## Work task
Report all lines below with the word "DGND".

(Records contained in a dataset)
+ + + + +

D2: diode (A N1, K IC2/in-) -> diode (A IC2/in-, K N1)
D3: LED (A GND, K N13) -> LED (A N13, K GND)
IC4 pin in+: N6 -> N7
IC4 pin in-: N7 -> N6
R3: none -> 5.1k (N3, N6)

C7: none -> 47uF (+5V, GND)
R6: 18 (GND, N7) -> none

+ + + + +

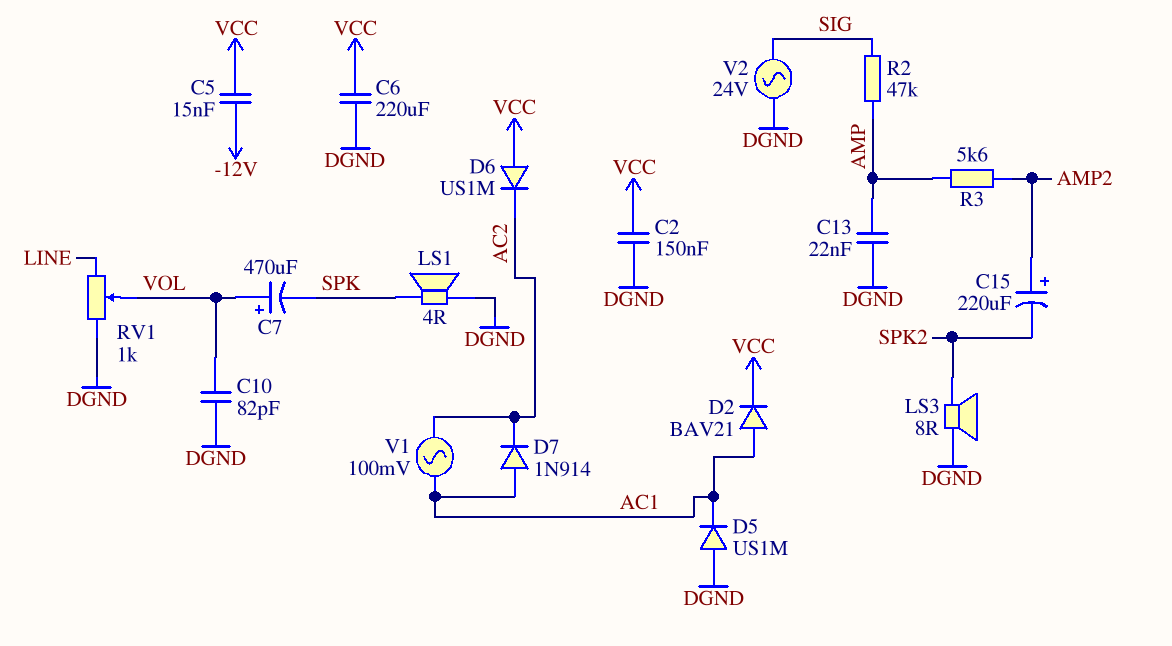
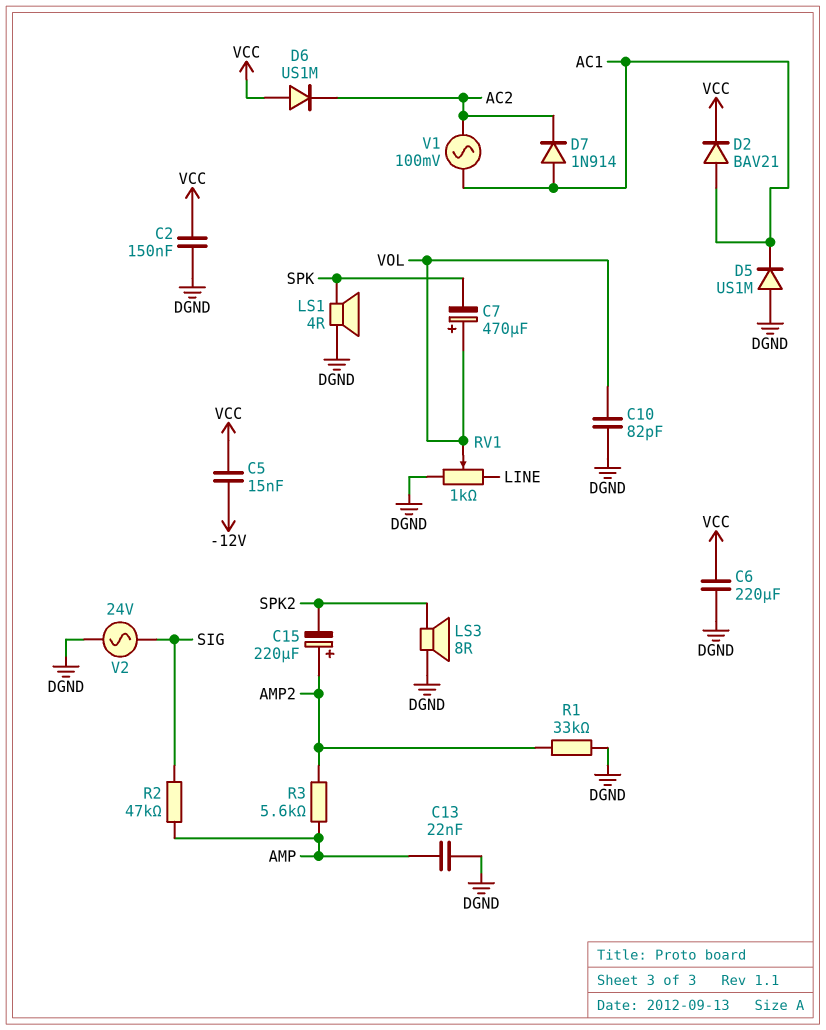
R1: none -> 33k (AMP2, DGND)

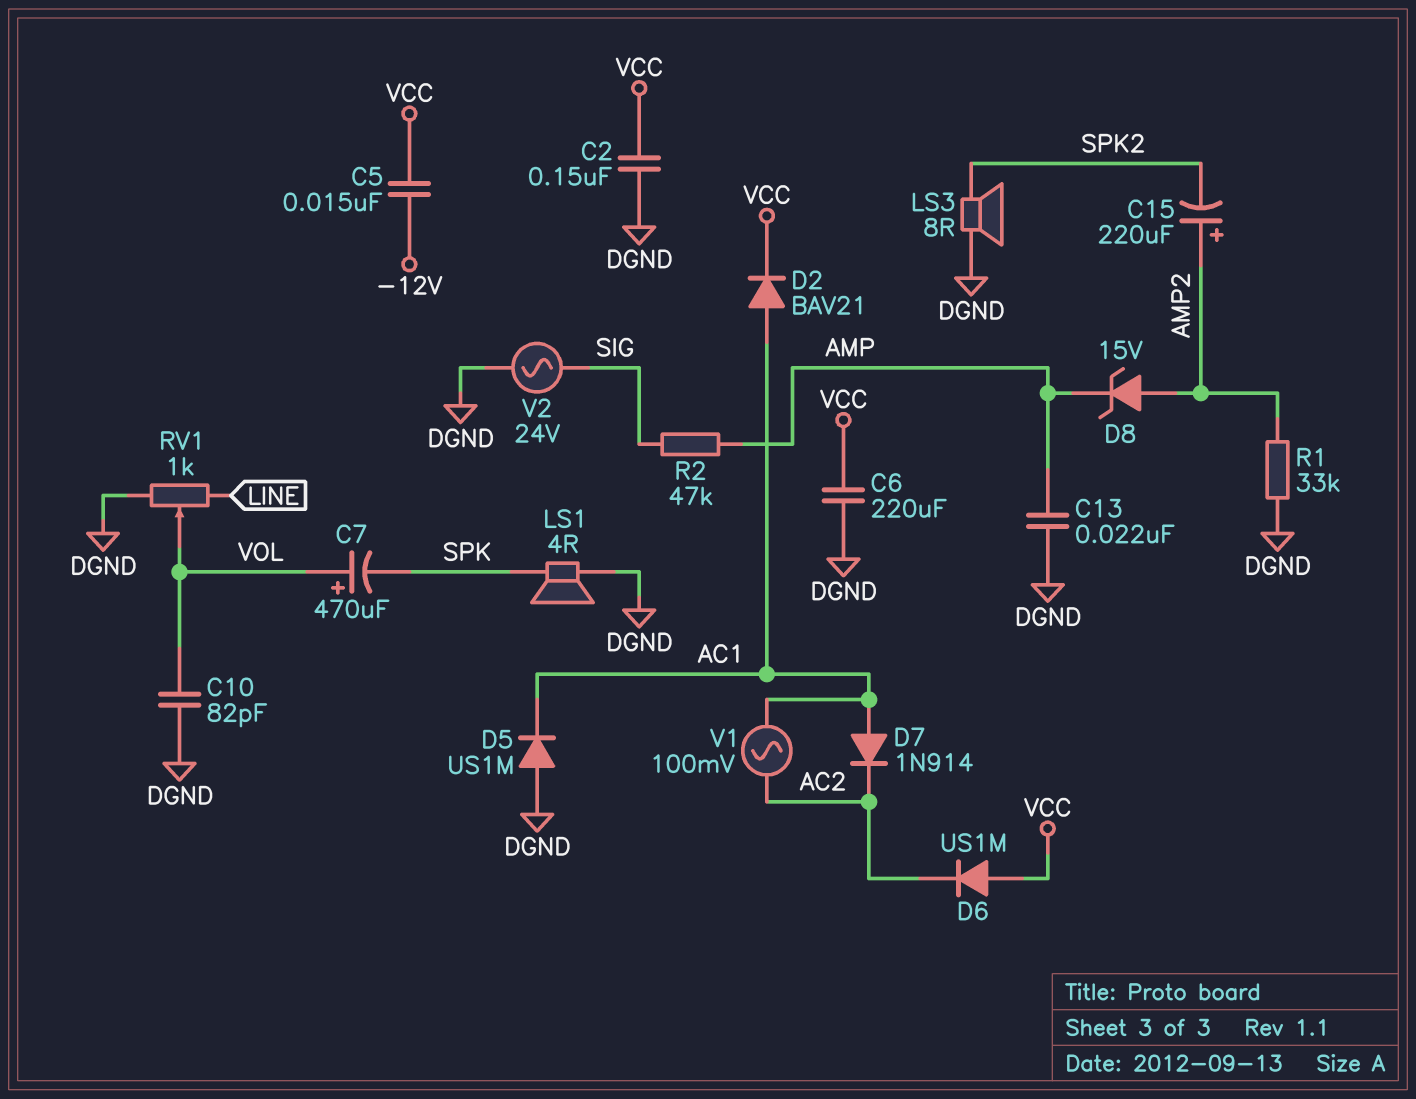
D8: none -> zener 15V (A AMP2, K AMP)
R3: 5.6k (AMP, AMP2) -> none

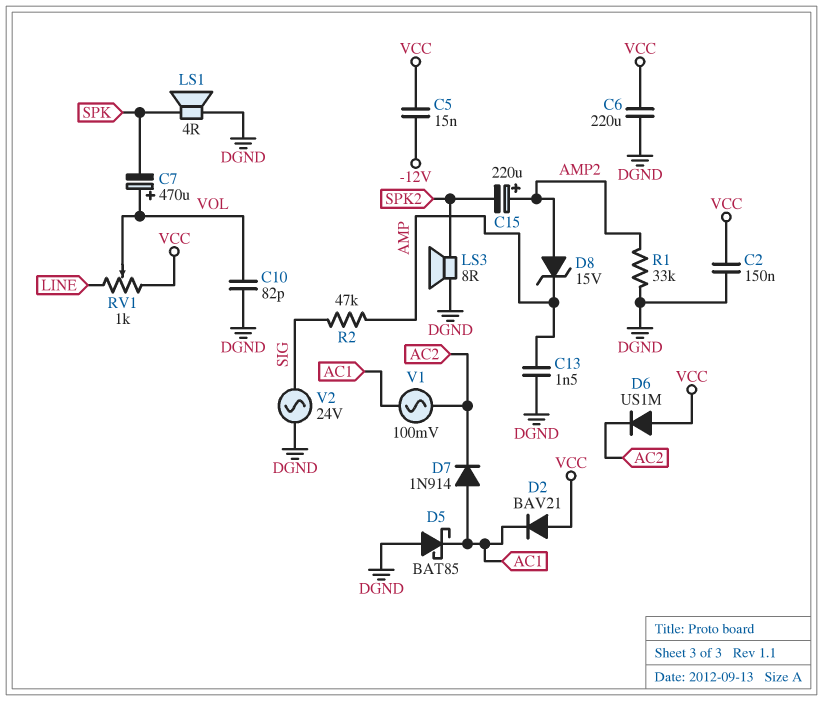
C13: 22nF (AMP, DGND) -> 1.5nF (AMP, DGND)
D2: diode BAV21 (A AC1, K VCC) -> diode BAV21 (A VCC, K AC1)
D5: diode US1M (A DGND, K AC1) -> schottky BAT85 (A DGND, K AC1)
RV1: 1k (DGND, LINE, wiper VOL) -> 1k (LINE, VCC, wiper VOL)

+ + + + +

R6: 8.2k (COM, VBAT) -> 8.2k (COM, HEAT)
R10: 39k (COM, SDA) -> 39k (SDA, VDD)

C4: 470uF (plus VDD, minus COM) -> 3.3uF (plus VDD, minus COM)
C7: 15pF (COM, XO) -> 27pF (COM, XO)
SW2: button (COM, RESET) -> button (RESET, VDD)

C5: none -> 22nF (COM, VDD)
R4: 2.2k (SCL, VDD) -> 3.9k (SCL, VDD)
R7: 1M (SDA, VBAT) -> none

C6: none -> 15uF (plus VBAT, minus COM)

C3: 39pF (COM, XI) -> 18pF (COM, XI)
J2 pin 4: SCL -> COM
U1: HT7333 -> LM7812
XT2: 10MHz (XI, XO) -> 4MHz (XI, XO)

+ + + + +

## Answer space
R1: none -> 33k (AMP2, DGND)
C13: 22nF (AMP, DGND) -> 1.5nF (AMP, DGND)
D5: diode US1M (A DGND, K AC1) -> schottky BAT85 (A DGND, K AC1)
RV1: 1k (DGND, LINE, wiper VOL) -> 1k (LINE, VCC, wiper VOL)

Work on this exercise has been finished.